**Work required:**
Give the listing again character for character, but drop the images.

**Material provided:**
------------------------------
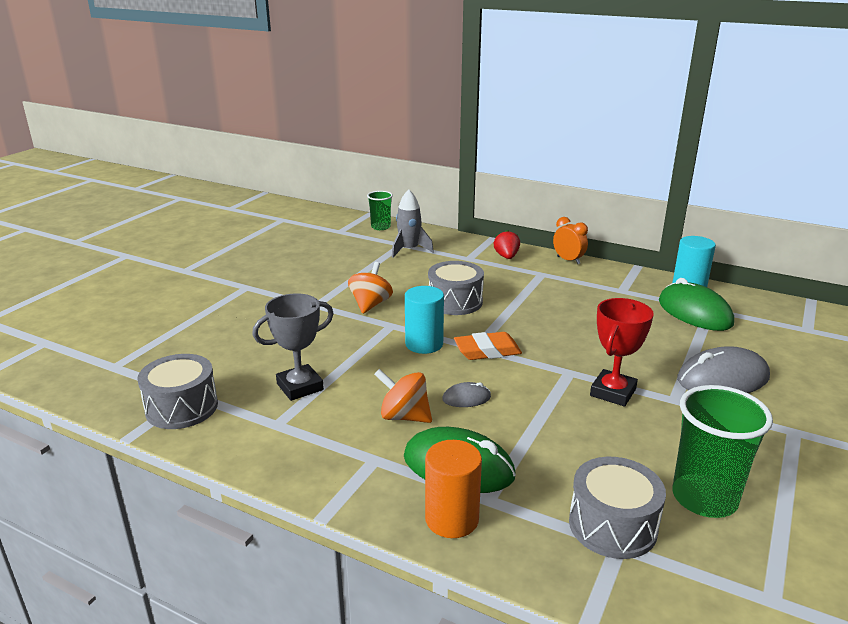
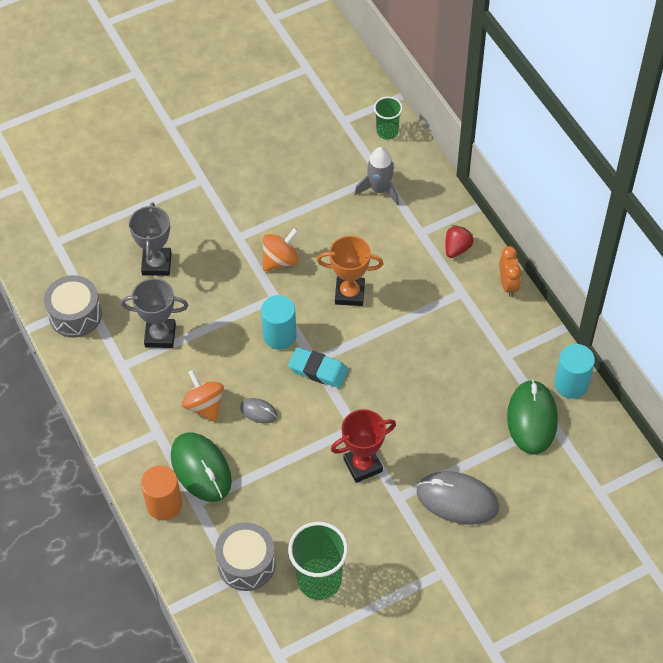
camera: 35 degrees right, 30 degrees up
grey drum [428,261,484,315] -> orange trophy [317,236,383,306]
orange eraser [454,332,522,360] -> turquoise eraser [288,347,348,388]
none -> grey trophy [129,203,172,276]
------------------------------
**Solution for this task:**
camera: 35 degrees right, 30 degrees up
grey drum [428,261,484,315] -> orange trophy [317,236,383,306]
orange eraser [454,332,522,360] -> turquoise eraser [288,347,348,388]
none -> grey trophy [129,203,172,276]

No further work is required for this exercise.